**How to complete this task:** Give back every entry exactly as it is written, but not the pictures.

#### Exercise input ####

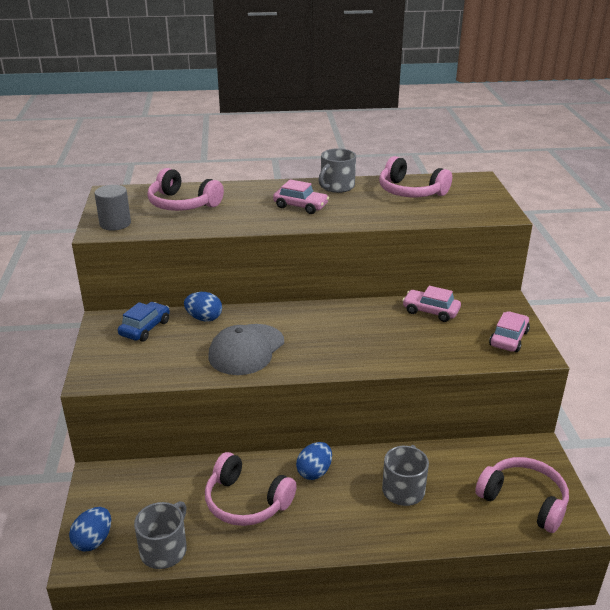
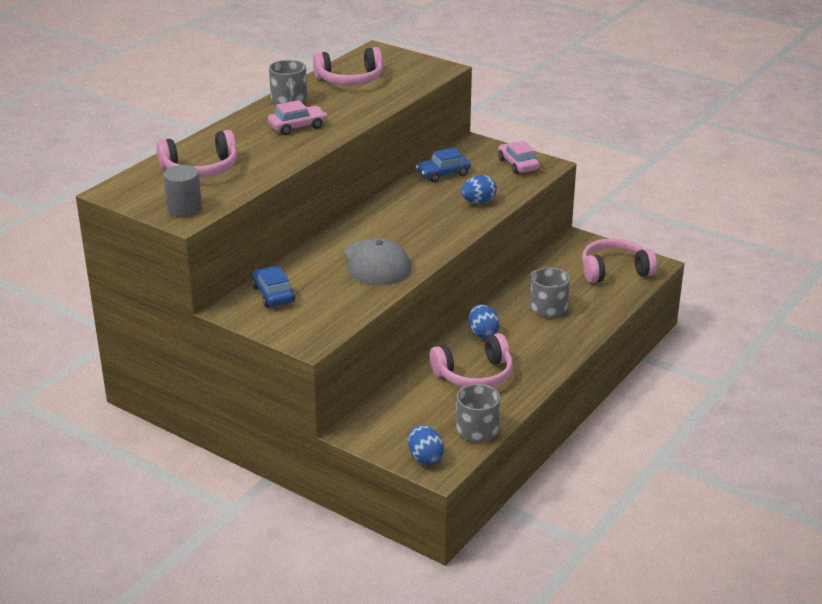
camera: 50 degrees left, 0 degrees up
blue egg [184,292,222,322] -> blue egg moved to [461,175,497,204]
pink car [402,286,461,322] -> blue car [416,147,471,182]

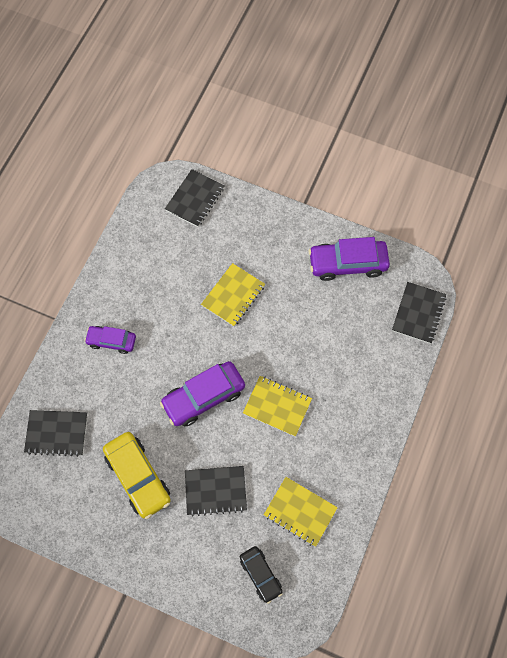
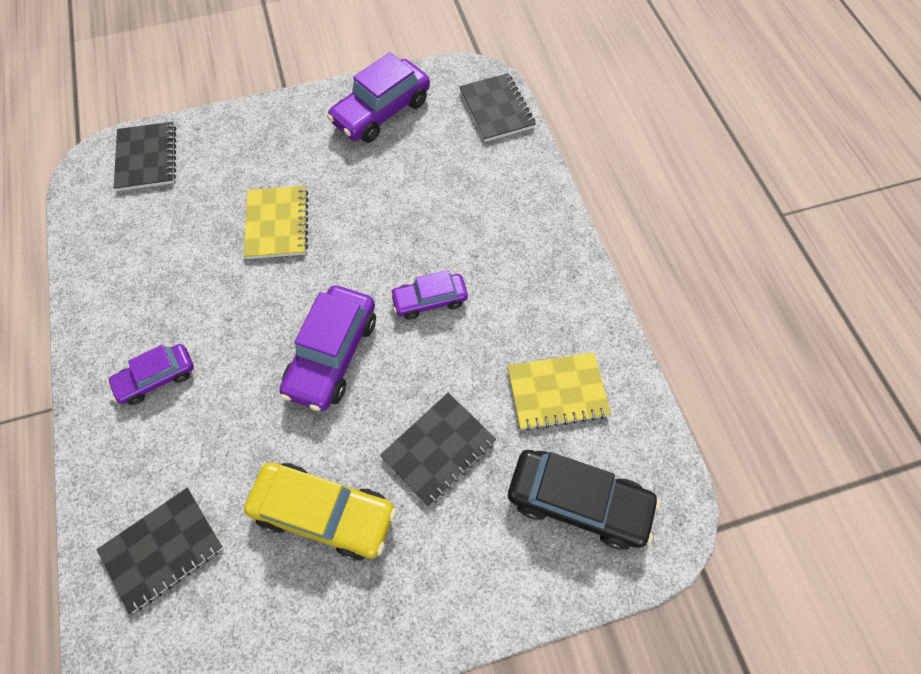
camera: 40 degrees left, 5 degrees down
black car [240,546,282,604] -> black car [508,450,660,550], size x1.65
yellow notebook [243,376,312,436] -> purple car [390,270,468,320]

####

**Reply:**
camera: 50 degrees left, 0 degrees up
blue egg [184,292,222,322] -> blue egg moved to [461,175,497,204]
pink car [402,286,461,322] -> blue car [416,147,471,182]

camera: 40 degrees left, 5 degrees down
black car [240,546,282,604] -> black car [508,450,660,550], size x1.65
yellow notebook [243,376,312,436] -> purple car [390,270,468,320]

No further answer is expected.